> Task requirements
Transcribe the data exactly, starting at the beginning and ending with the line that contains "g8. bes16( a8 g8 d''4) |", including that line. Leave the picture out of your answer.

[Material supplied start]

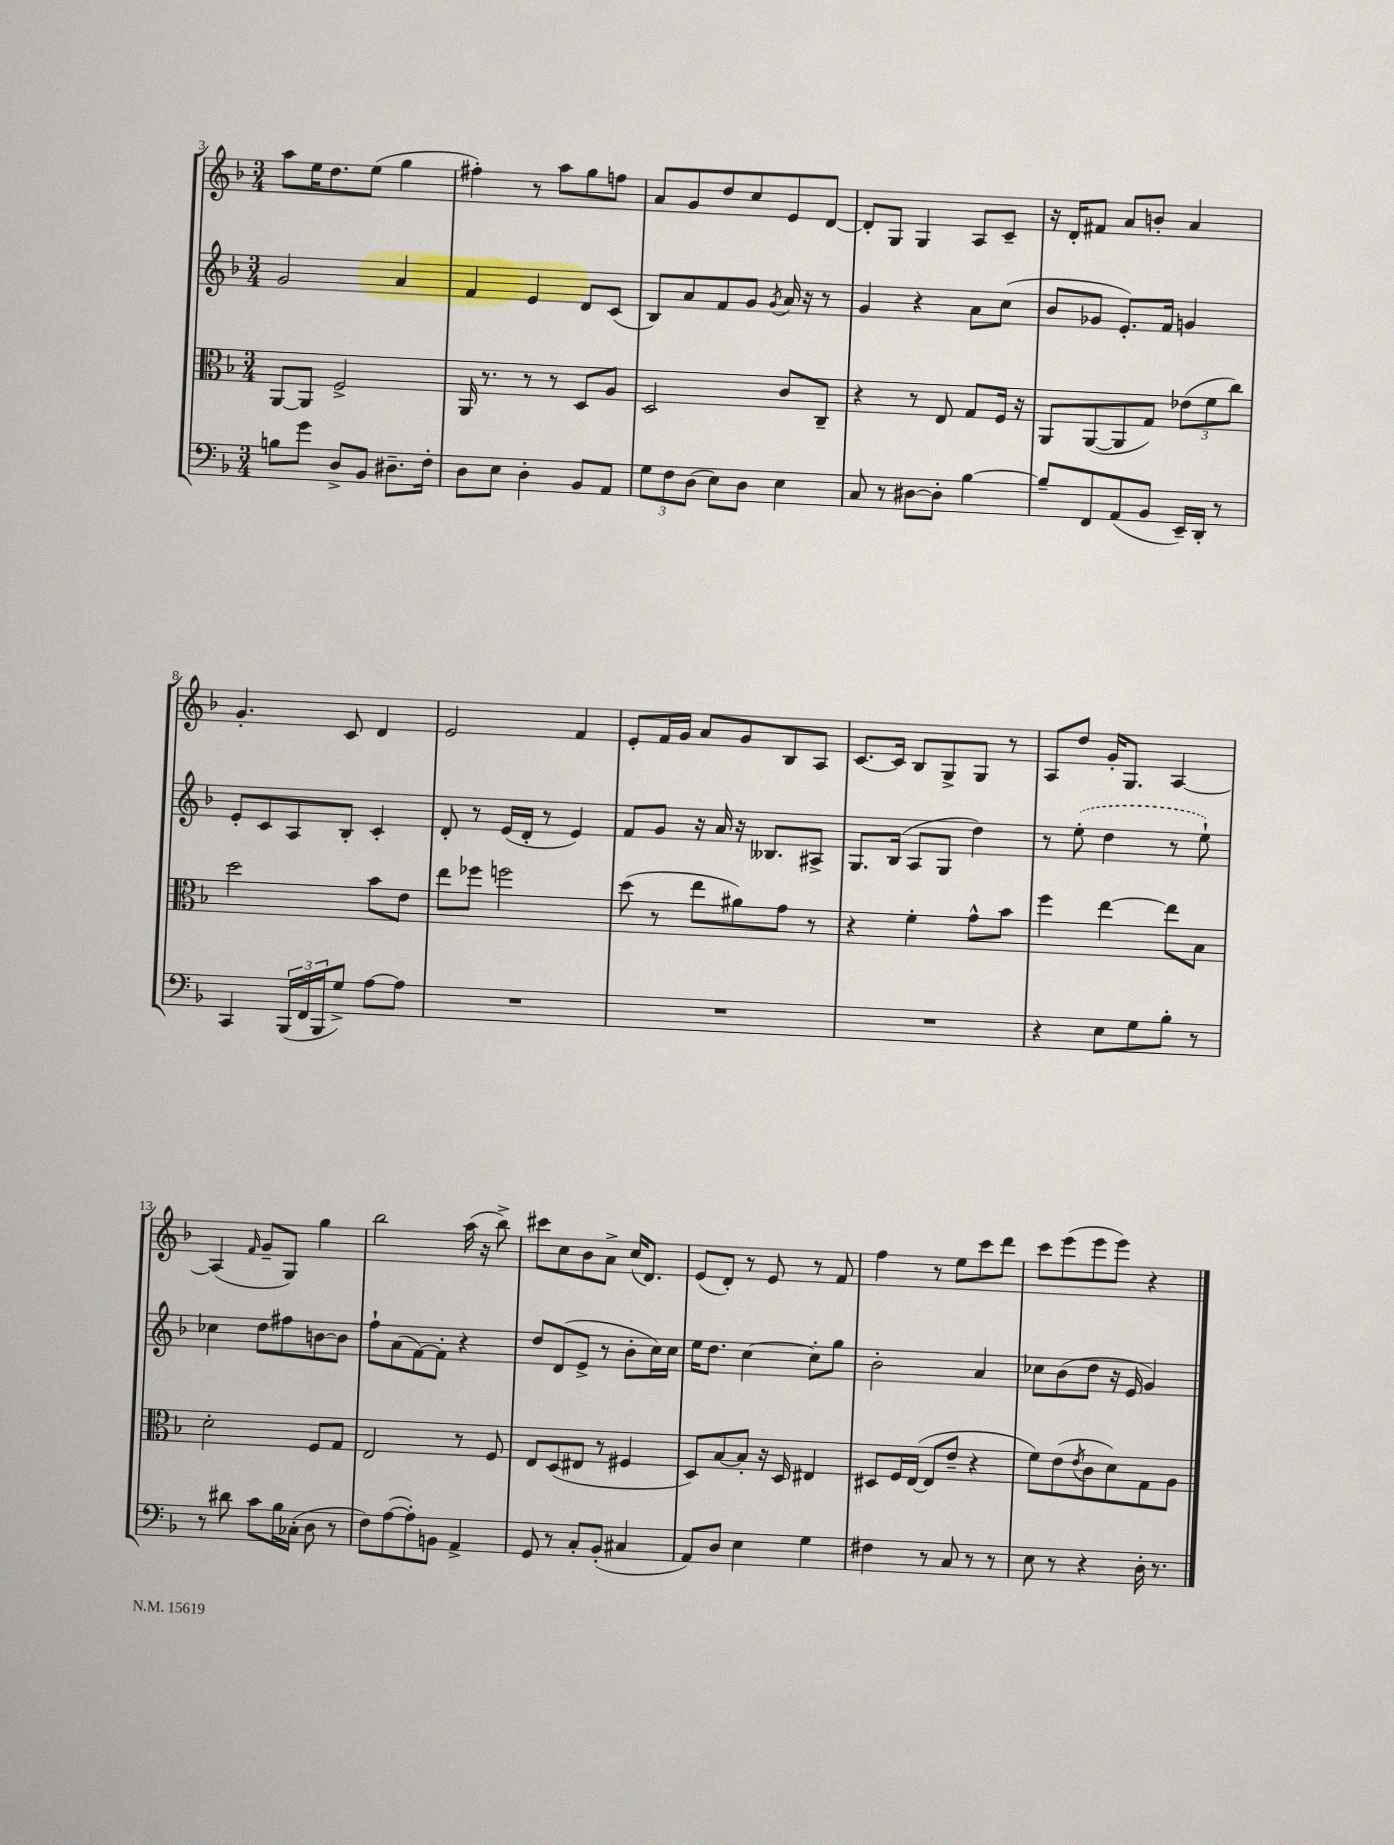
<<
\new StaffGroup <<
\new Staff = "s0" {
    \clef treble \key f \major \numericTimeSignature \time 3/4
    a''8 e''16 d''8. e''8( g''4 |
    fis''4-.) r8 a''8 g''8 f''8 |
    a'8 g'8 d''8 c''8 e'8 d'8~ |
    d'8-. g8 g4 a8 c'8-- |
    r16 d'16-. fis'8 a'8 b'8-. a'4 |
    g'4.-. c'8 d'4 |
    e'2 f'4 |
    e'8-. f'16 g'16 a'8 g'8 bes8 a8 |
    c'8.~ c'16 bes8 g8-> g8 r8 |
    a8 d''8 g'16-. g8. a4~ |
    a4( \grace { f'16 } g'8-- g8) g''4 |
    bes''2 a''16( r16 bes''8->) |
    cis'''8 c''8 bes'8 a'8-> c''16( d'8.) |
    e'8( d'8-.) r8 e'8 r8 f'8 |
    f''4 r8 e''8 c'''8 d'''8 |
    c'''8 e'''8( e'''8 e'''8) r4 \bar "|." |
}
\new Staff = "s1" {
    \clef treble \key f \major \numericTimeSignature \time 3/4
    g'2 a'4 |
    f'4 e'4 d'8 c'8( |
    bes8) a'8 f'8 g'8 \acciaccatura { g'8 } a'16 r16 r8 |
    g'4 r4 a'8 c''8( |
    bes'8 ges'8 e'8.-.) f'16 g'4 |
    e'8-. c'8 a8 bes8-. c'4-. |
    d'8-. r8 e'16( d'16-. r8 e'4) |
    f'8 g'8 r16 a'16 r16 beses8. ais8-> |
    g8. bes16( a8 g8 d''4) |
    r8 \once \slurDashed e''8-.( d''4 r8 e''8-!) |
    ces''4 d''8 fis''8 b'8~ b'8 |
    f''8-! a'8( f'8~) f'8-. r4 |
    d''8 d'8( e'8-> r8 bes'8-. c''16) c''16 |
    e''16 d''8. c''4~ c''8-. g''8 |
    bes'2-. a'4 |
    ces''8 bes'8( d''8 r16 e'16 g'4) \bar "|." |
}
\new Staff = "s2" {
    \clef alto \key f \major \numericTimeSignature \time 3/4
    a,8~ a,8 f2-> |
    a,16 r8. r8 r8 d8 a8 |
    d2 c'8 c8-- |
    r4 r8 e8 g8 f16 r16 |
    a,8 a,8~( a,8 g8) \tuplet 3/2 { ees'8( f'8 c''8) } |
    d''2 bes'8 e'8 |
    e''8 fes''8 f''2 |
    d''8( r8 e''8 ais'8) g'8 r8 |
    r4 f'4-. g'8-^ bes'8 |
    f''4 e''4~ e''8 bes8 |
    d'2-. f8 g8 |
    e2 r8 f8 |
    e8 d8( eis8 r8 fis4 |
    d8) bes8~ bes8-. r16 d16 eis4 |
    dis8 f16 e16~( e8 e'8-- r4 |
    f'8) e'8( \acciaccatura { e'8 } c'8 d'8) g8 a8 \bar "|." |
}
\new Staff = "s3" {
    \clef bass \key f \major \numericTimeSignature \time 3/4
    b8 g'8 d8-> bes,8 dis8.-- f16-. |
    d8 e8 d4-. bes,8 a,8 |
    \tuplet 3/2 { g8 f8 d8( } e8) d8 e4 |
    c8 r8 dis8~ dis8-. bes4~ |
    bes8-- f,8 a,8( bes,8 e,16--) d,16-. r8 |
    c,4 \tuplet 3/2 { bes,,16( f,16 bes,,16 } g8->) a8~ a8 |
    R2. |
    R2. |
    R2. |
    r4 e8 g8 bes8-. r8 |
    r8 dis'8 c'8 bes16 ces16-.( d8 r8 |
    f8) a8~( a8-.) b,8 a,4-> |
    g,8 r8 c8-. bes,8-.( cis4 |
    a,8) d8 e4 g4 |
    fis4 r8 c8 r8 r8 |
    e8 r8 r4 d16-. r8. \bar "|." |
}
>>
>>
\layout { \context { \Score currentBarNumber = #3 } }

[Material supplied end]

> Answer for the task
<<
\new StaffGroup <<
\new Staff = "s0" {
    \clef treble \key f \major \numericTimeSignature \time 3/4
    a''8 e''16 d''8. e''8( g''4 |
    fis''4-.) r8 a''8 g''8 f''8 |
    a'8 g'8 d''8 c''8 e'8 d'8~ |
    d'8-. g8 g4 a8 c'8-- |
    r16 d'16-. fis'8 a'8 b'8-. a'4 |
    g'4.-. c'8 d'4 |
    e'2 f'4 |
    e'8-. f'16 g'16 a'8 g'8 bes8 a8 |
    c'8.~ c'16 bes8 g8-> g8 r8 |
    a8 d''8 g'16-. g8. a4~ |
    a4( \grace { f'16 } g'8-- g8) g''4 |
    bes''2 a''16( r16 bes''8->) |
    cis'''8 c''8 bes'8 a'8-> c''16( d'8.) |
    e'8( d'8-.) r8 e'8 r8 f'8 |
    f''4 r8 e''8 c'''8 d'''8 |
    c'''8 e'''8( e'''8 e'''8) r4 \bar "|." |
}
\new Staff = "s1" {
    \clef treble \key f \major \numericTimeSignature \time 3/4
    g'2 a'4 |
    f'4 e'4 d'8 c'8( |
    bes8) a'8 f'8 g'8 \acciaccatura { g'8 } a'16 r16 r8 |
    g'4 r4 a'8 c''8( |
    bes'8 ges'8 e'8.-.) f'16 g'4 |
    e'8-. c'8 a8 bes8-. c'4-. |
    d'8-. r8 e'16( d'16-. r8 e'4) |
    f'8 g'8 r16 a'16 r16 beses8. ais8-> |
    g8. bes16( a8 g8 d''4) |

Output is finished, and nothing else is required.